[Spatial object tracking data]

▼▼▼

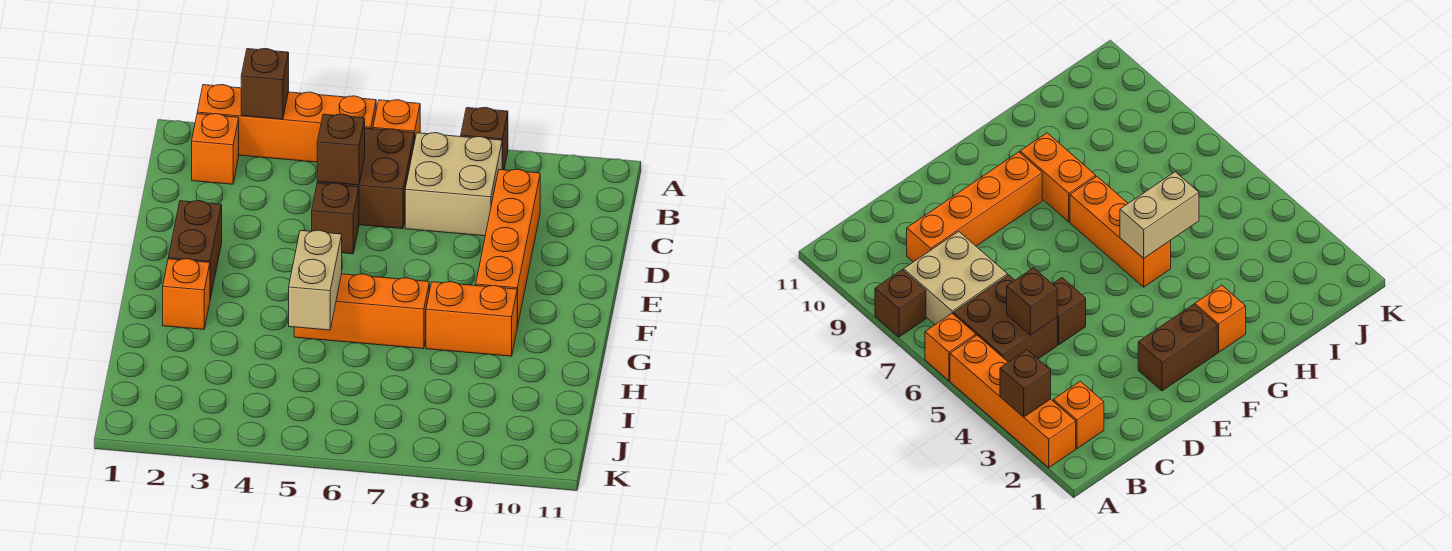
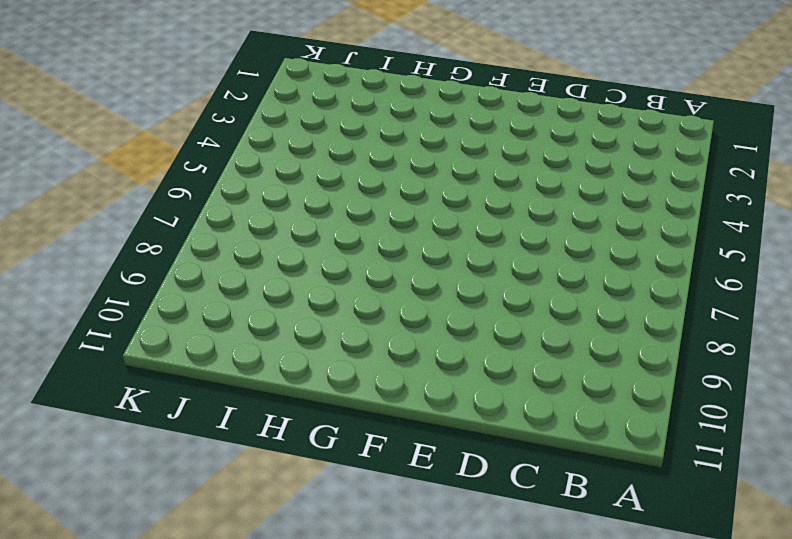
none -> orange brick A2:A5 level 1
none -> orange brick A6 level 1
none -> brown brick A8 level 1

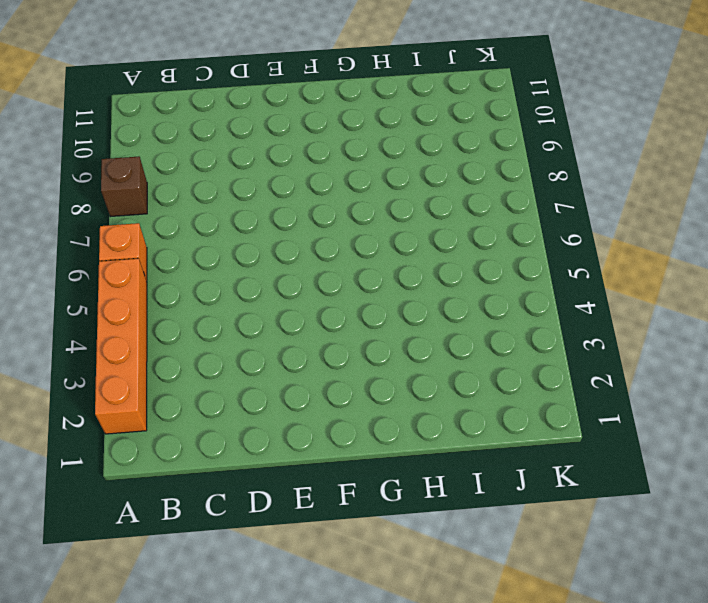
none -> orange brick B2 level 1
none -> brown brick B5:C6 level 1
none -> tan brick B7:C8 level 1

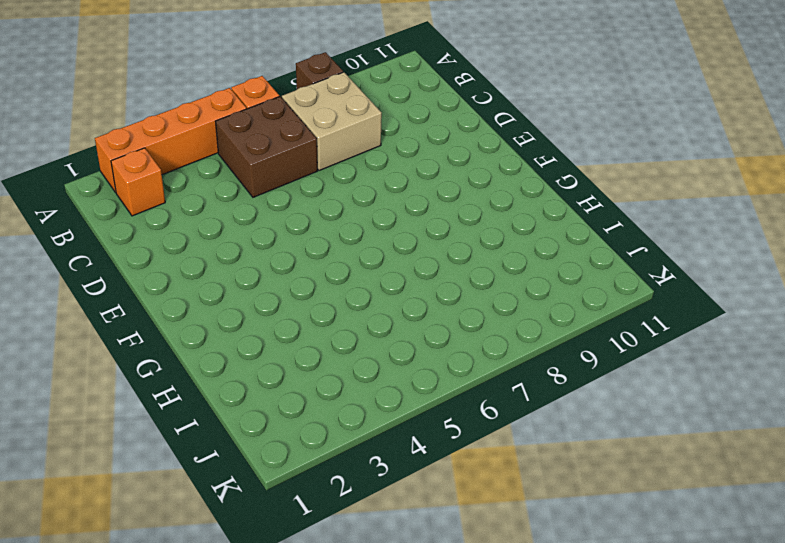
none -> orange brick C9:F9 level 1
none -> brown brick D5 level 1
none -> brown brick E2:F2 level 1

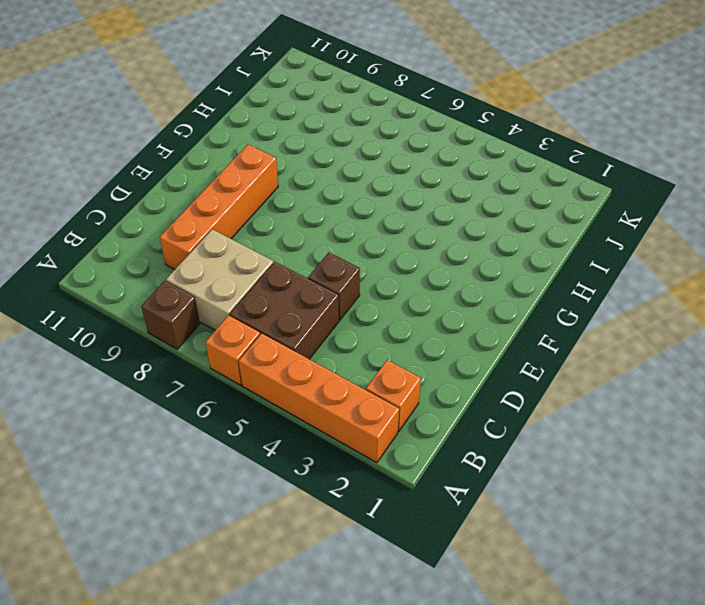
none -> brown brick E2:F2 level 1
none -> orange brick G2 level 1
none -> orange brick G5:G7 level 1

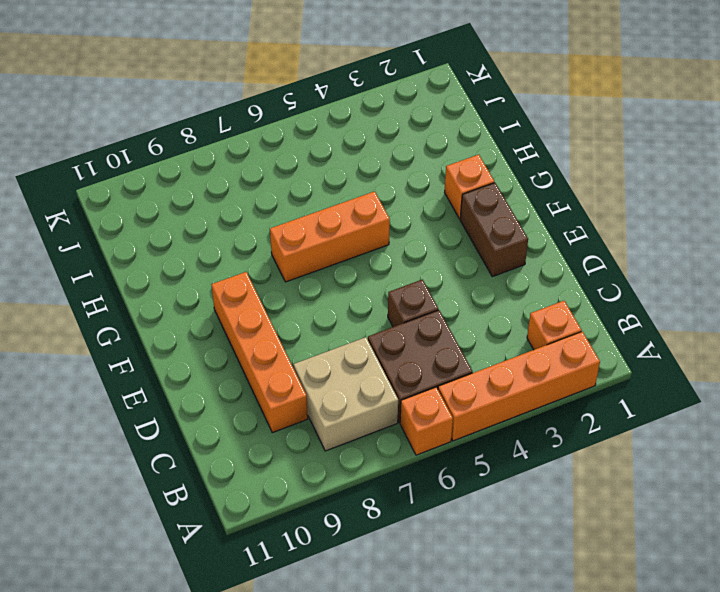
none -> brown brick A8 level 1
none -> orange brick G8:G9 level 1
none -> brown brick A3 level 2

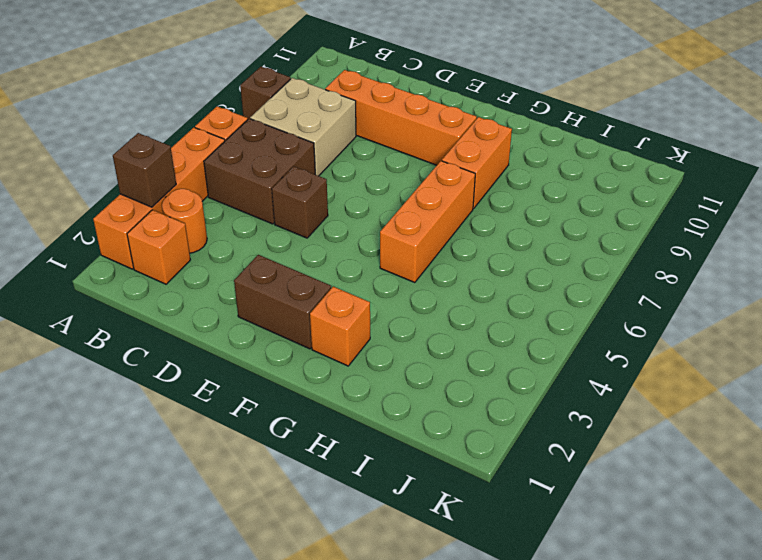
orange round brick B3 level 1 -> none
none -> brown brick C5 level 2
none -> tan brick G5:H5 level 2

▲▲▲

EXERCISE DETAILS:
Please go over the data above and copy each line with "orange" in it.

SOLVED EXERCISE:
none -> orange brick A2:A5 level 1
none -> orange brick A6 level 1
none -> orange brick B2 level 1
none -> orange brick C9:F9 level 1
none -> orange brick G2 level 1
none -> orange brick G5:G7 level 1
none -> orange brick G8:G9 level 1
orange round brick B3 level 1 -> none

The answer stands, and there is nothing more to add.